* **TASK TO COMPLETE**: The expected output is every line from the one containing "(636, 377) = (603, 512): yellow" to the end of the data below, exactly, and no other line.
**** RECORDED INFORMATION
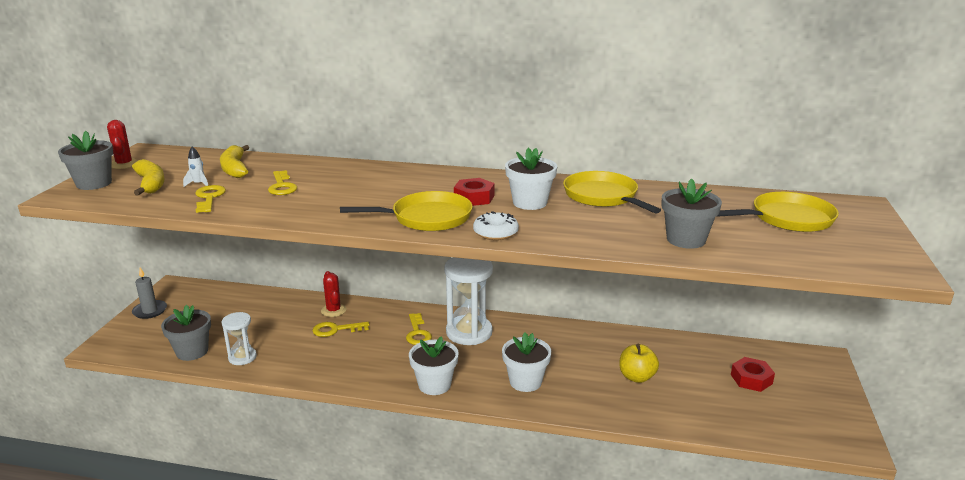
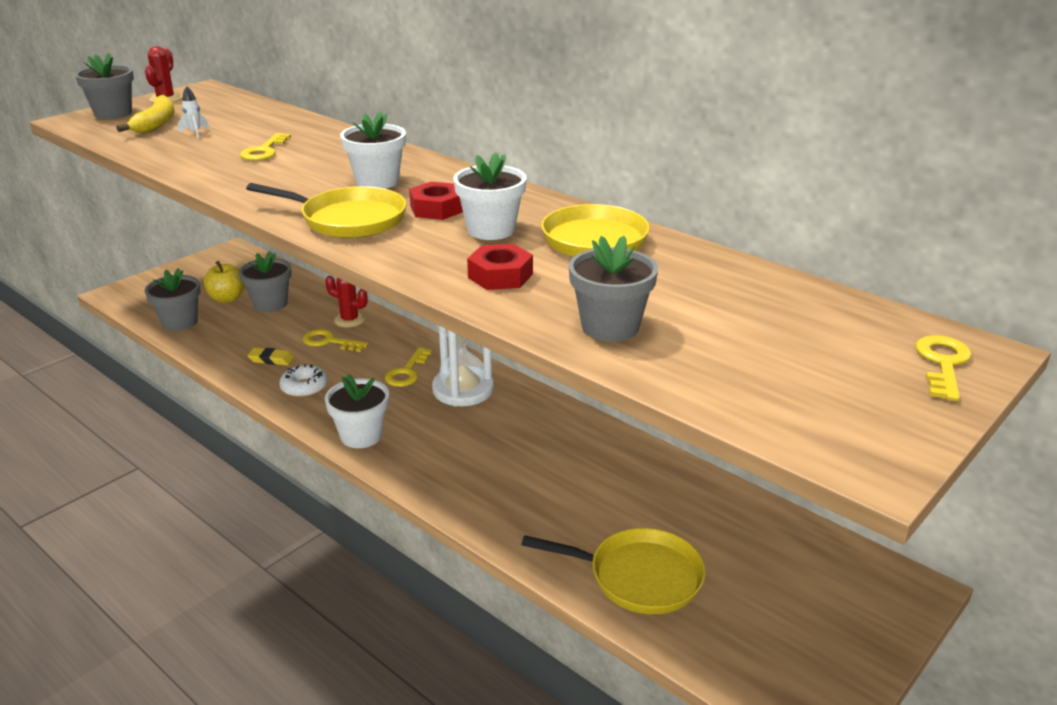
camera: 30 degrees right, 5 degrees up
(150, 311) = (187, 270): grey candle -> none
(209, 198) = (182, 149): yellow key -> yellow key (943, 364)
(235, 168) = (251, 123): yellow banana -> none
(242, 357) = (215, 342): white hourglass -> none
(255, 316) = (270, 304): none -> grey flower pot
(304, 355) = (271, 359): none -> yellow eraser
(333, 310) = (349, 320): red cactus -> red cactus turned 75 degrees counterclockwise
(495, 232) = (393, 255): white donut -> white donut (304, 387)
(525, 381) = (462, 468): white flower pot -> white flower pot (377, 181)
(636, 377) = (603, 512): yellow apple -> yellow apple (227, 298)
(751, 379) = (760, 574): red nut -> red nut (500, 276)
(787, 219) = (813, 339): yellow pan -> yellow pan (638, 577)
********
* **RESULT BELOW**:
(636, 377) = (603, 512): yellow apple -> yellow apple (227, 298)
(751, 379) = (760, 574): red nut -> red nut (500, 276)
(787, 219) = (813, 339): yellow pan -> yellow pan (638, 577)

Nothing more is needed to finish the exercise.